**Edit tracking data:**
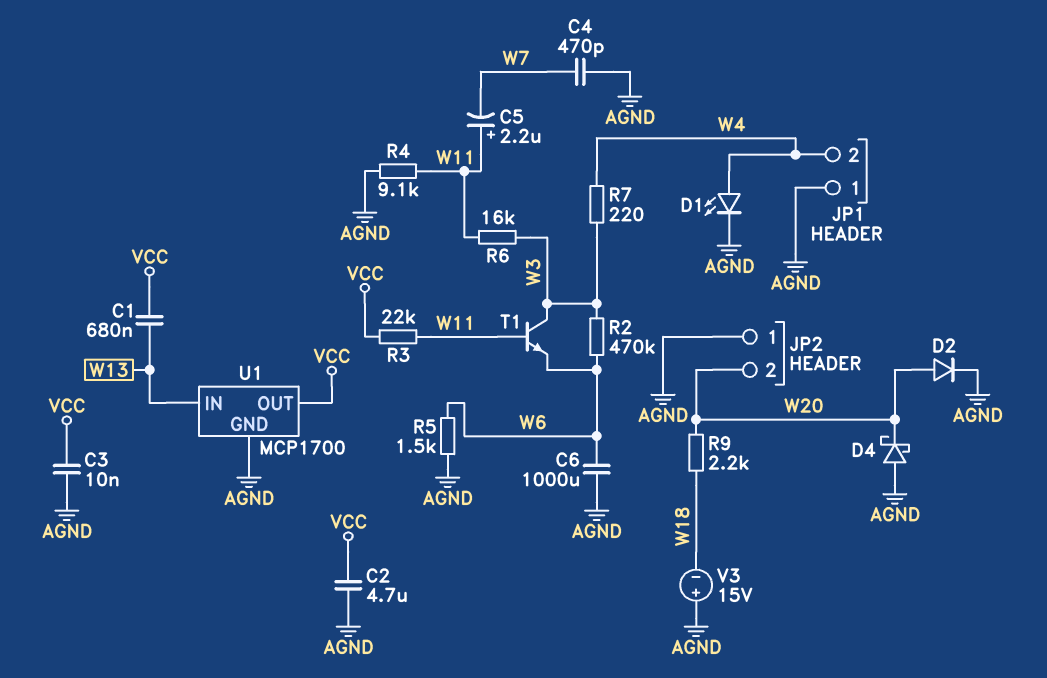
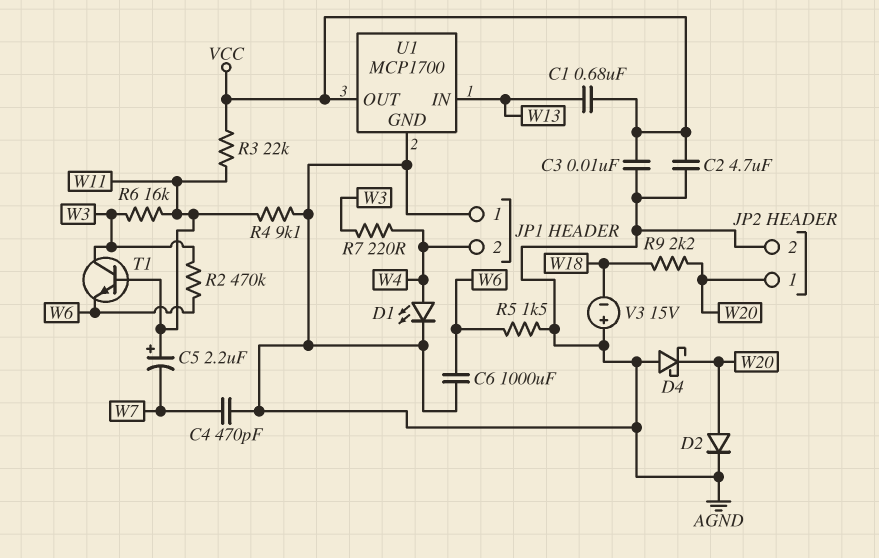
JP2 pin 1: AGND -> W20
JP2 pin 2: W20 -> AGND

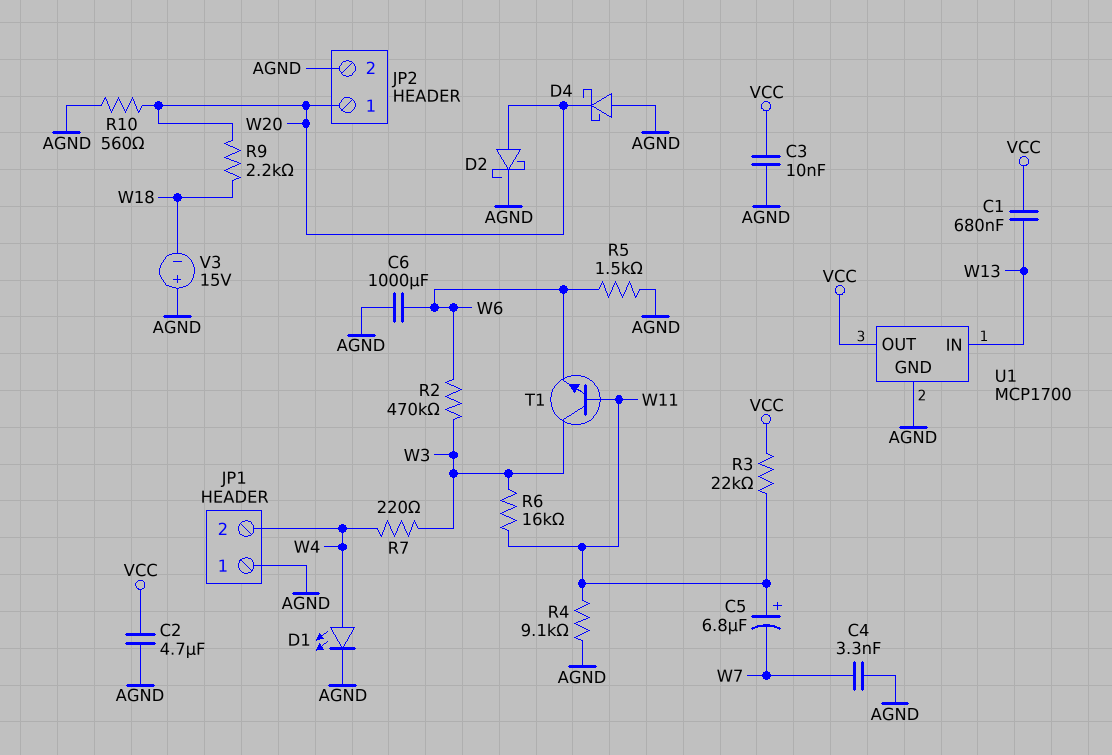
C4: 470pF (AGND, W7) -> 3.3nF (AGND, W7)
C5: 2.2uF (plus W11, minus W7) -> 6.8uF (plus W11, minus W7)
D2: diode (A W20, K AGND) -> schottky (A W20, K AGND)
R10: none -> 560 (AGND, W20)

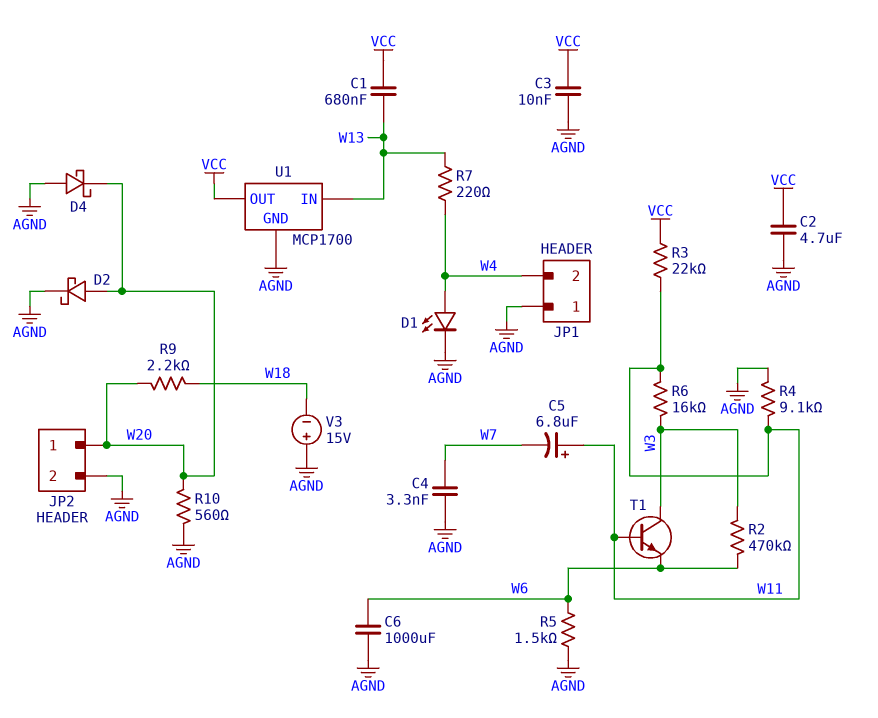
R7: 220 (W3, W4) -> 220 (W4, W13)

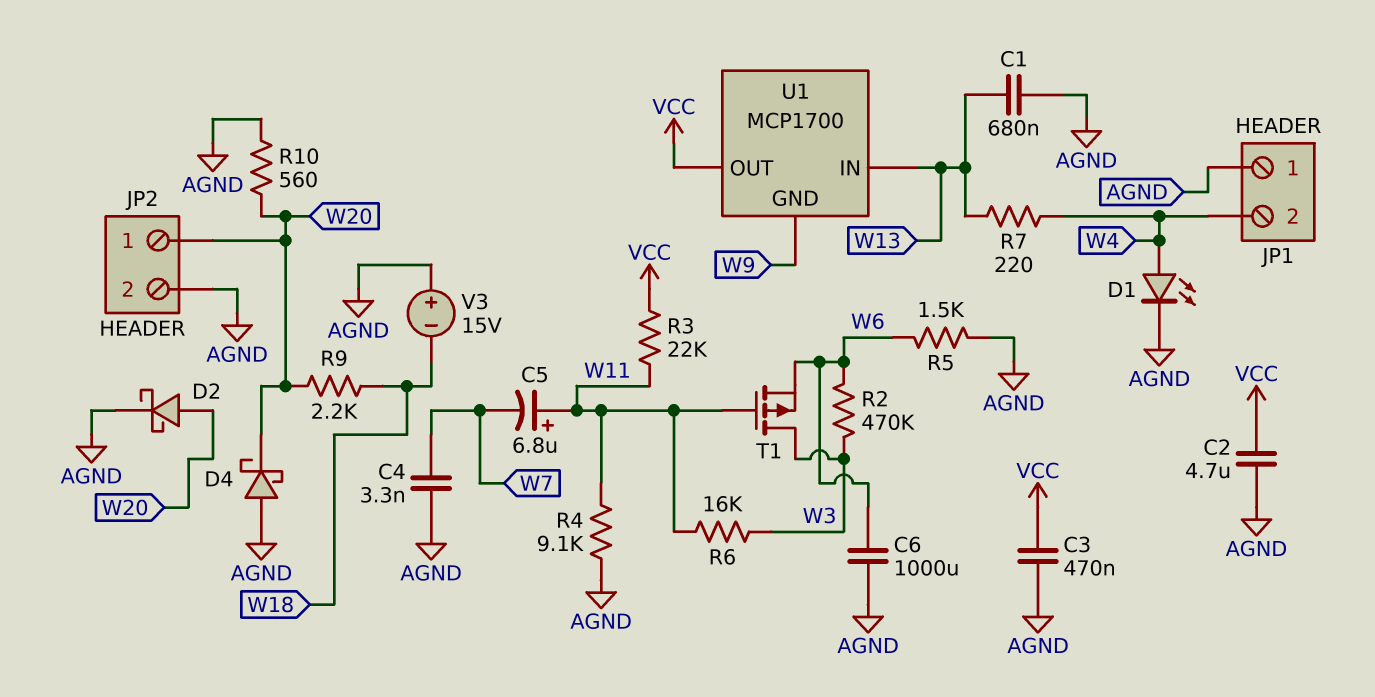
C1: 680nF (VCC, W13) -> 680nF (AGND, W13)
C3: 10nF (AGND, VCC) -> 470nF (AGND, VCC)
T1: NPN (B W11, C W3, E W6) -> PMOS (G W11, D W3, S W6)
U1 pin GND: AGND -> W9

**Your assignment:** Line count for the string "AGND": state how many lines in the data contain it, and output nothing else.

**Your solution:** 8